** Data section follows **
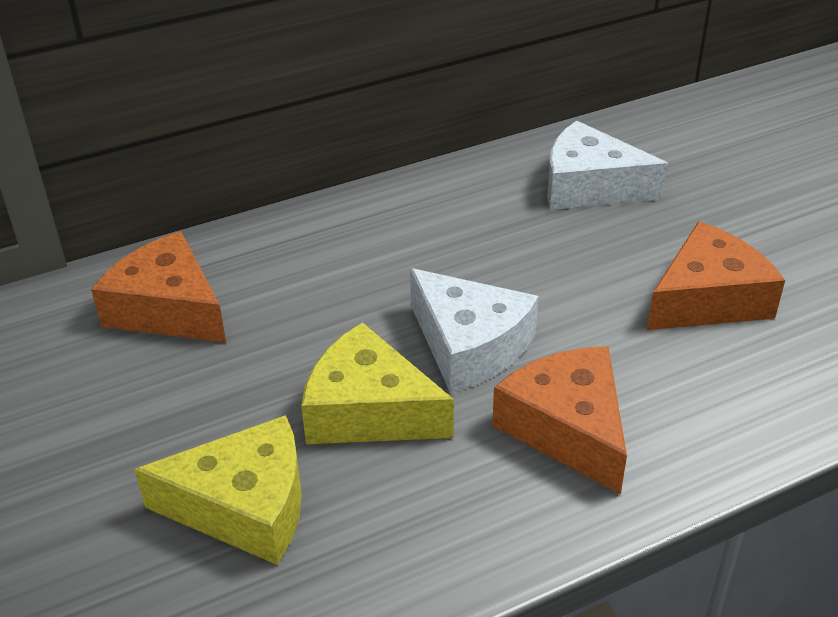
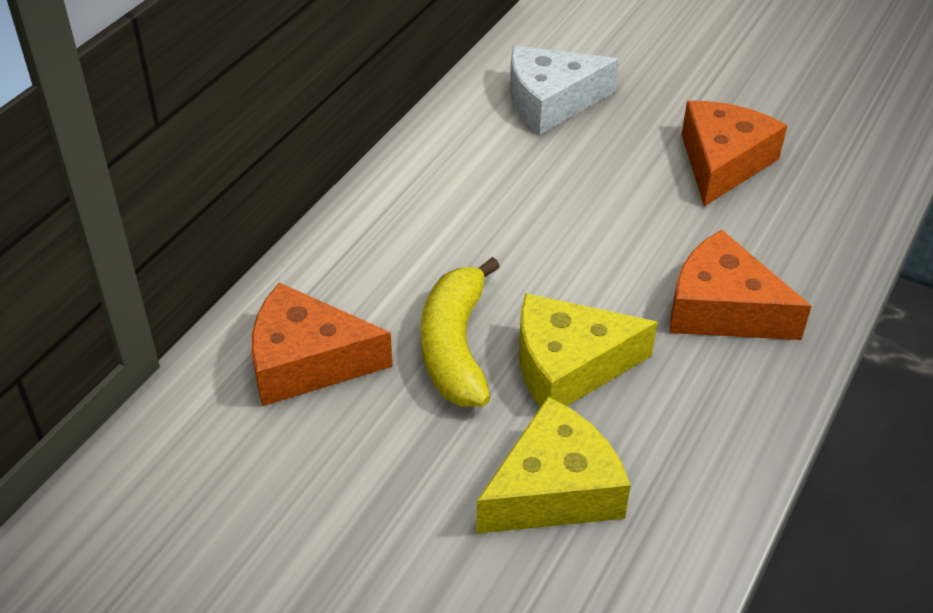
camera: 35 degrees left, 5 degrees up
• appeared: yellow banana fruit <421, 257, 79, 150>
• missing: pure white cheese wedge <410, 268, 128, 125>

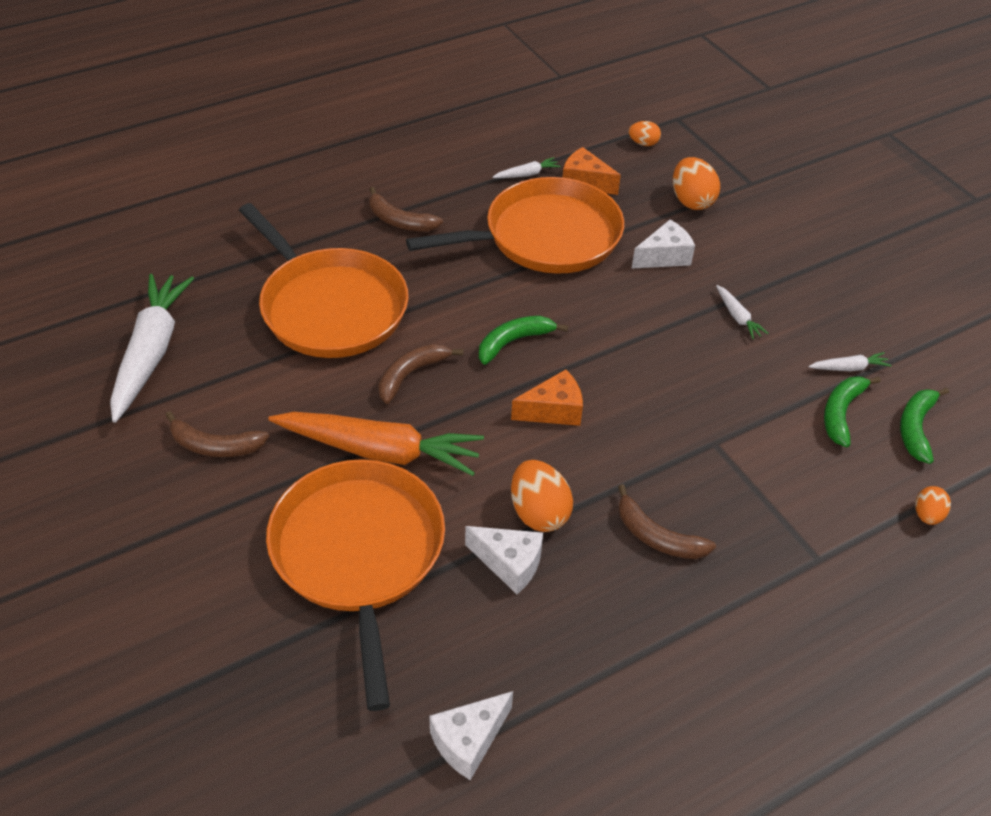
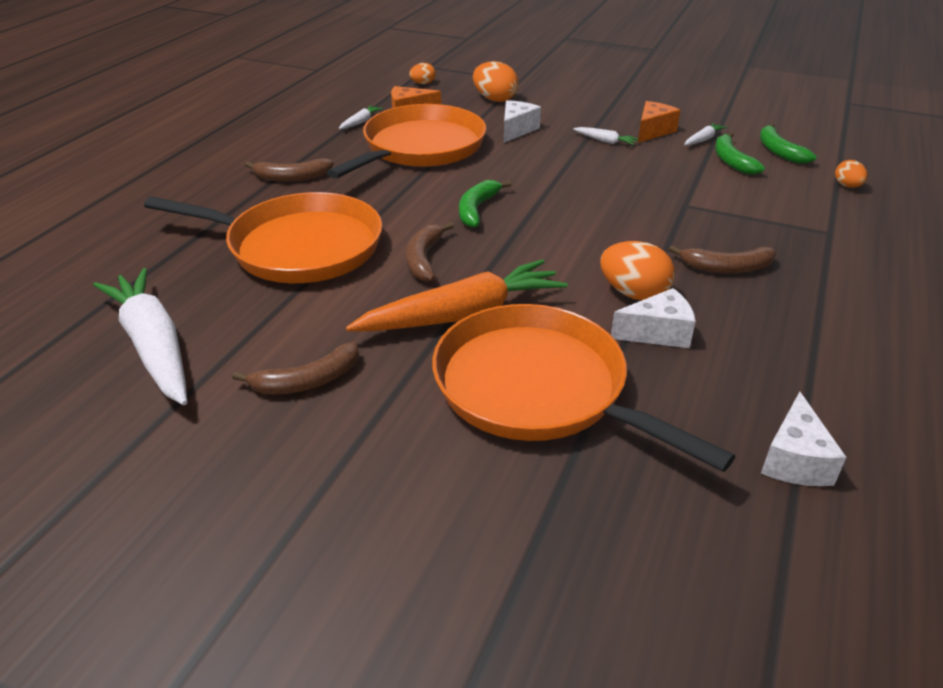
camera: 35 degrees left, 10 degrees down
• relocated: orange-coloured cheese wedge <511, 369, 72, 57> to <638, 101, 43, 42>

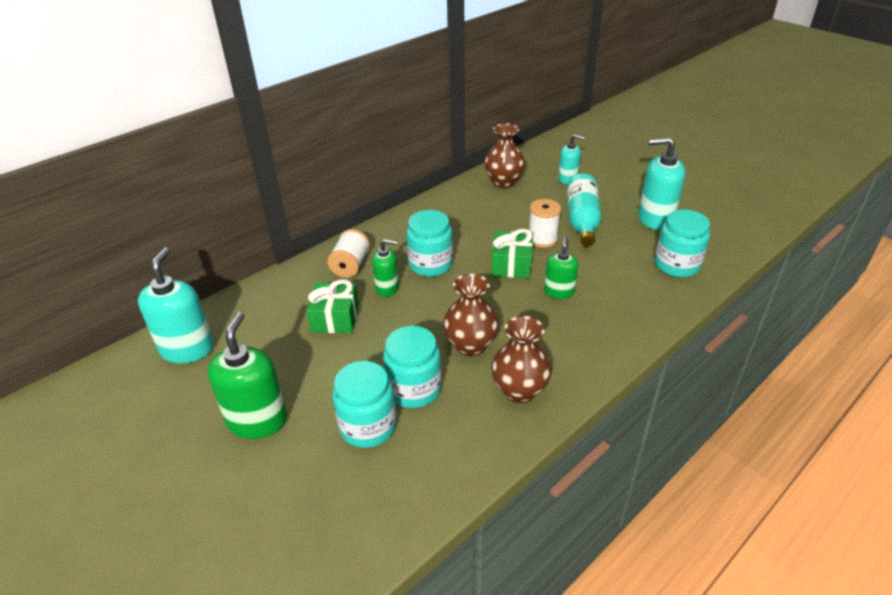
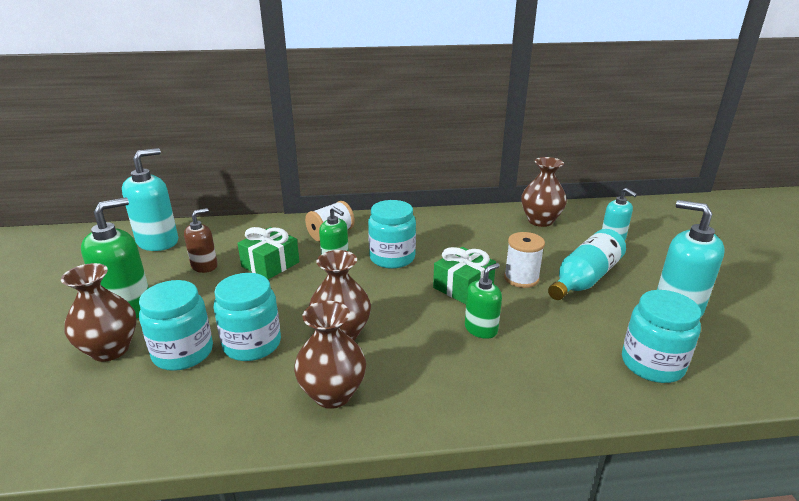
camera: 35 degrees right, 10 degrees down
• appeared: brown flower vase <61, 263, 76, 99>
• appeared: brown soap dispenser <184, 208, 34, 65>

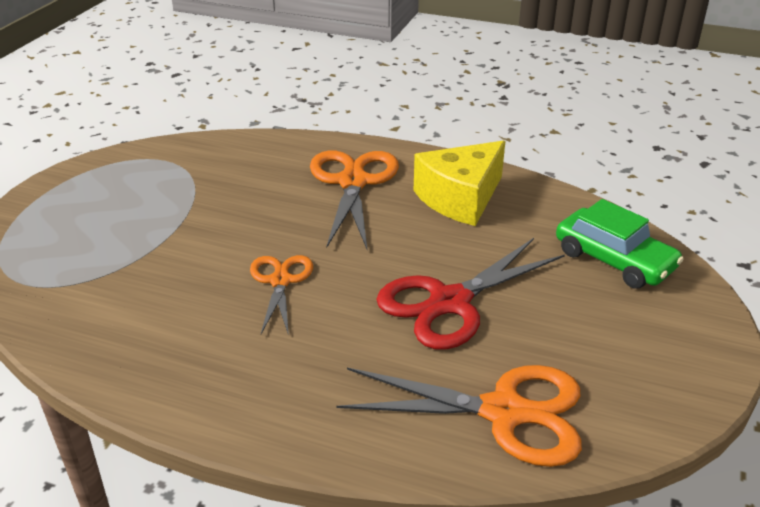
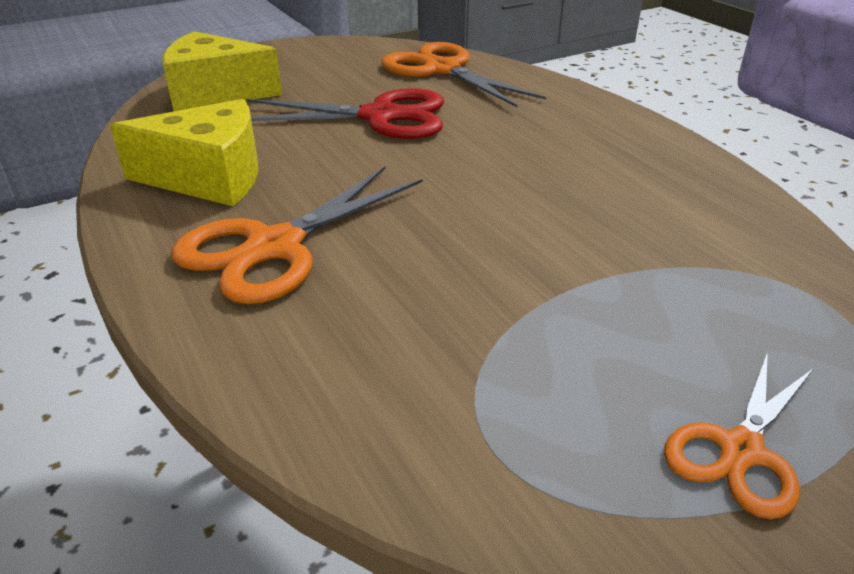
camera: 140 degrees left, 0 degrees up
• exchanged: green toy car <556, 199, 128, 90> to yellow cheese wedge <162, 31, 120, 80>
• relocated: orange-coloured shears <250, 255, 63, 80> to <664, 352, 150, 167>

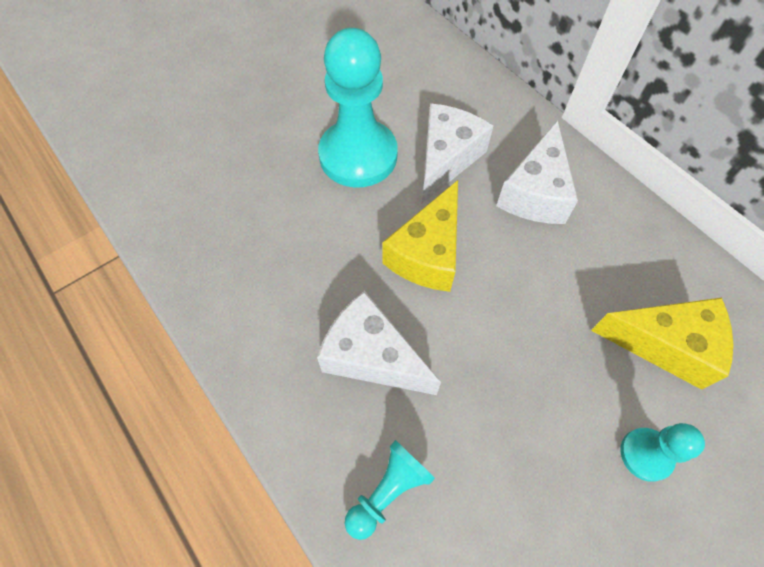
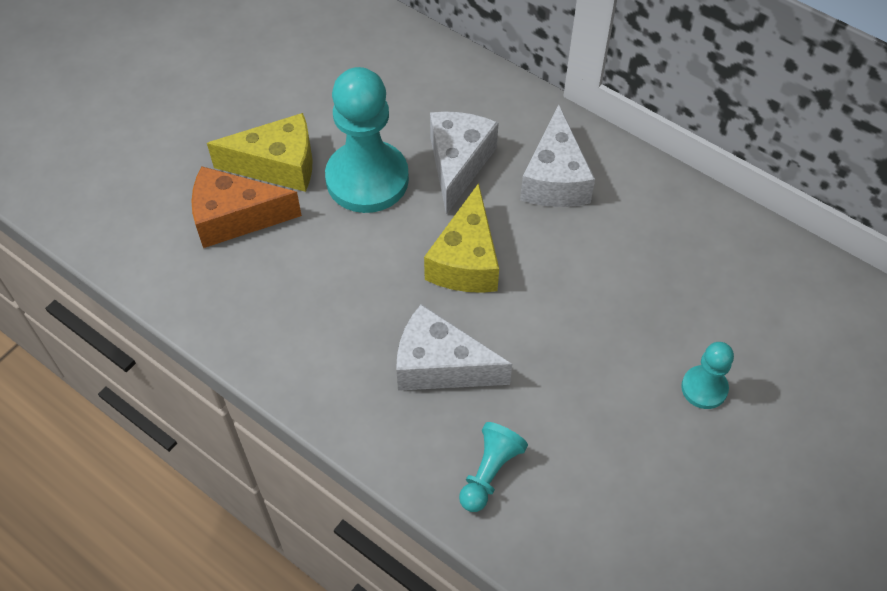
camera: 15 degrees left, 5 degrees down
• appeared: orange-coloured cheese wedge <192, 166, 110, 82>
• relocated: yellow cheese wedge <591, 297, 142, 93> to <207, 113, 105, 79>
** End of Data section **
- **What is expected**: The reply should hold only the lines from the first line of the records above through the line containing "257, 79, 150>", copied exactly and without pictures.

- **Response box**:
camera: 35 degrees left, 5 degrees up
• appeared: yellow banana fruit <421, 257, 79, 150>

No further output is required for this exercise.